Stated problem —
Copy the rows below word for word, keeping every line, and omit the pictures from your copy.

Working data —
################

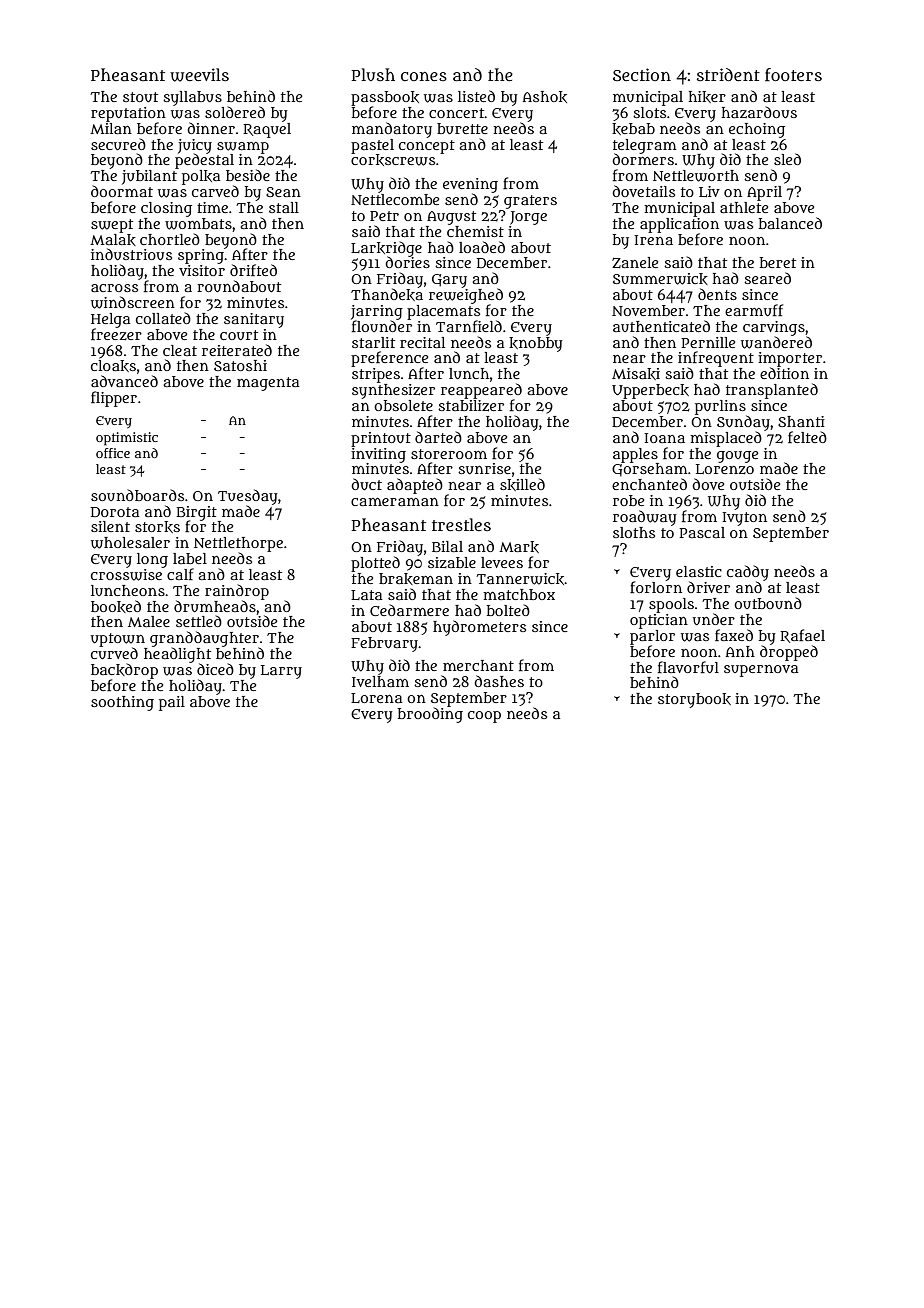 The height and width of the screenshot is (1308, 924). What do you see at coordinates (253, 270) in the screenshot?
I see `drifted` at bounding box center [253, 270].
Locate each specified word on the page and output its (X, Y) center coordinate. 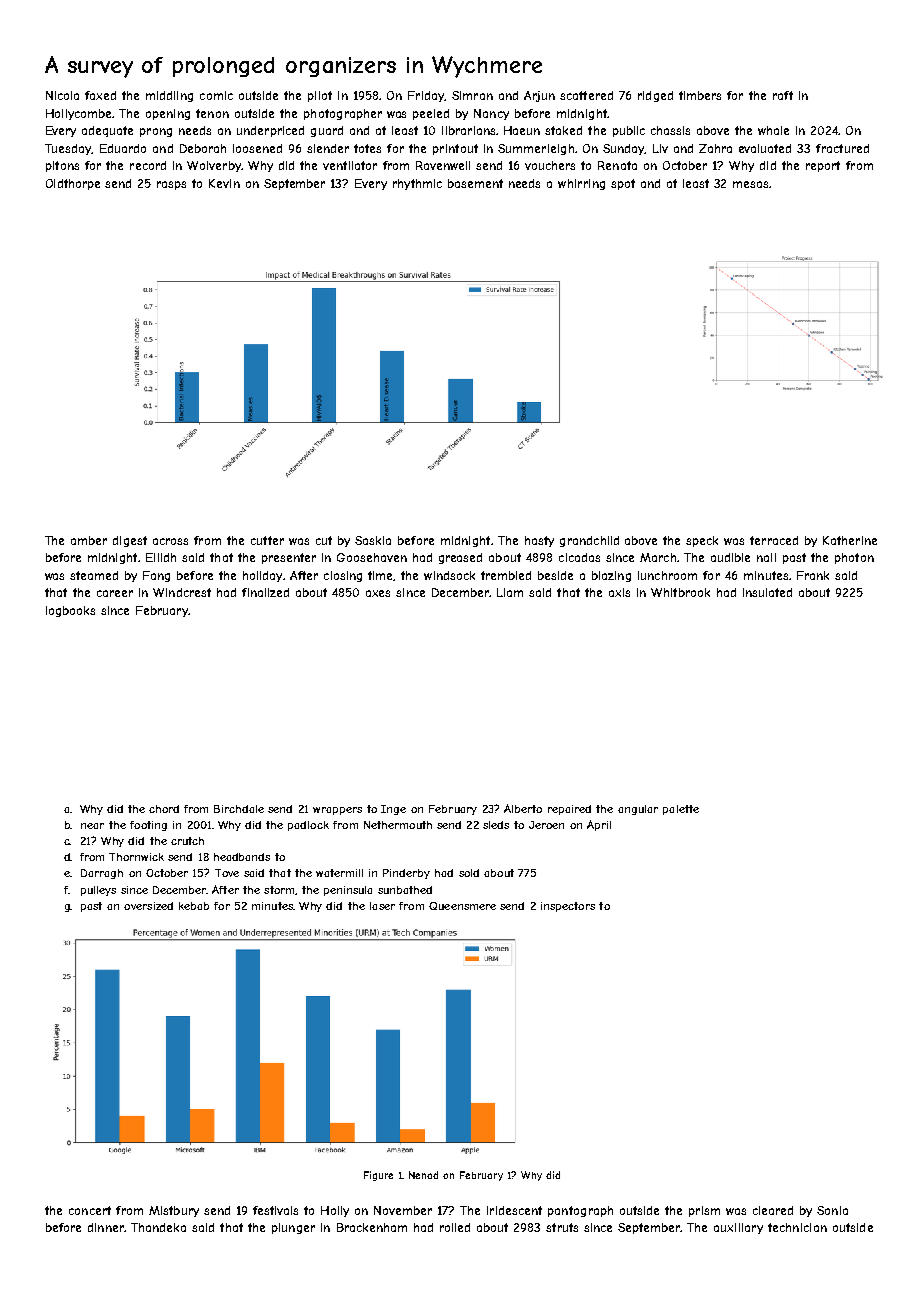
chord (164, 809)
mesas (750, 184)
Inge (393, 810)
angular (638, 810)
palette (681, 810)
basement (475, 183)
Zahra (715, 148)
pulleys (98, 891)
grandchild (589, 541)
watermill (339, 873)
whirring (581, 184)
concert (90, 1210)
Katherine (850, 540)
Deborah (203, 148)
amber (89, 540)
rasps (171, 185)
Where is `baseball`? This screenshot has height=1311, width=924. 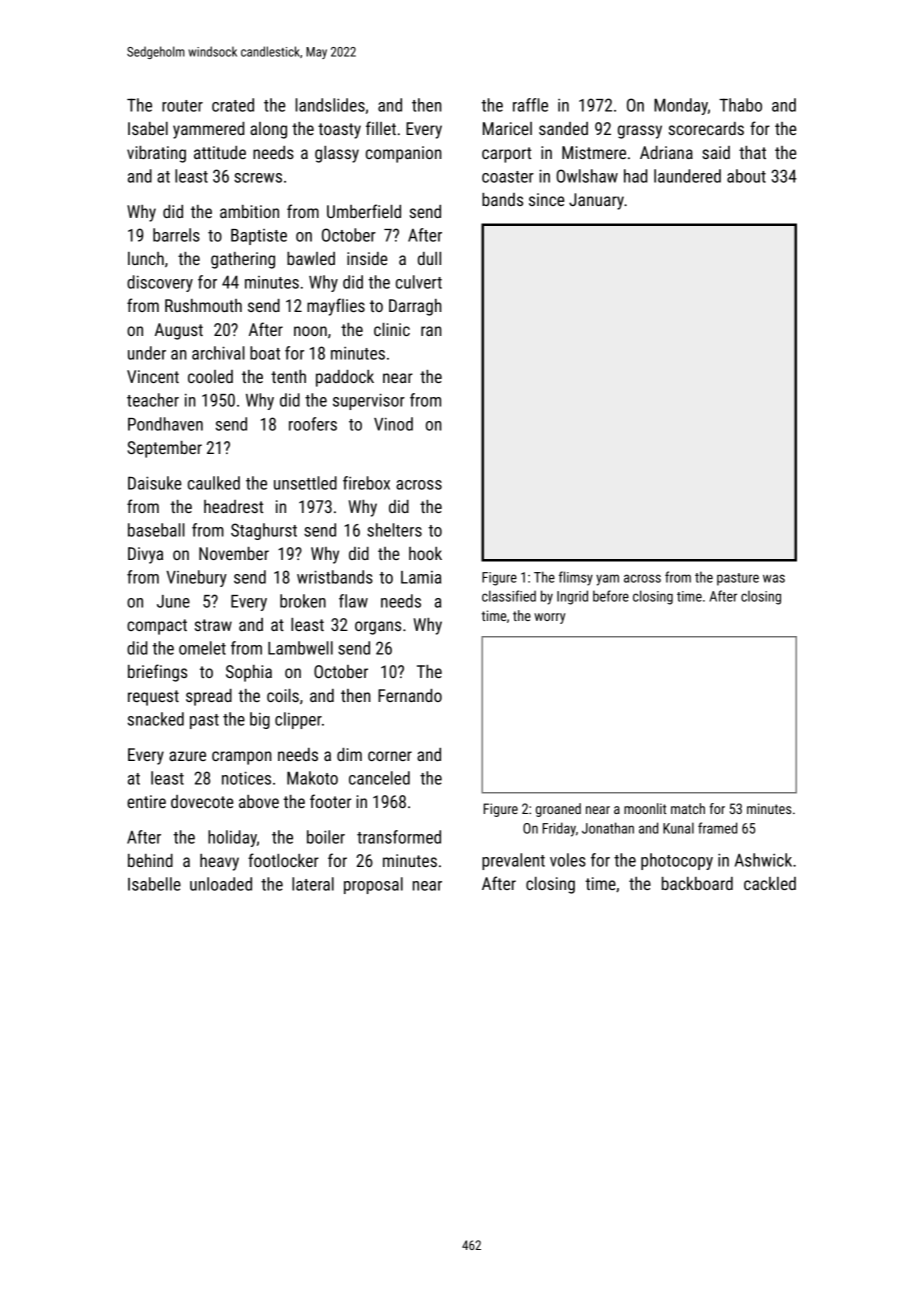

################

Output for this task —
 The height and width of the screenshot is (1308, 924). What do you see at coordinates (253, 270) in the screenshot?
I see `drifted` at bounding box center [253, 270].
Locate each specified word on the page and output its (X, Y) center coordinate. 
chord (164, 809)
mesas (750, 184)
Inge (393, 810)
angular (638, 810)
palette (681, 810)
basement (475, 183)
Zahra (715, 148)
pulleys (98, 891)
grandchild (589, 541)
watermill (339, 873)
whirring (581, 184)
concert (90, 1210)
Katherine (850, 540)
Deborah (203, 148)
amber (89, 540)
rasps (171, 185)
Where is `baseball`? This screenshot has height=1311, width=924. 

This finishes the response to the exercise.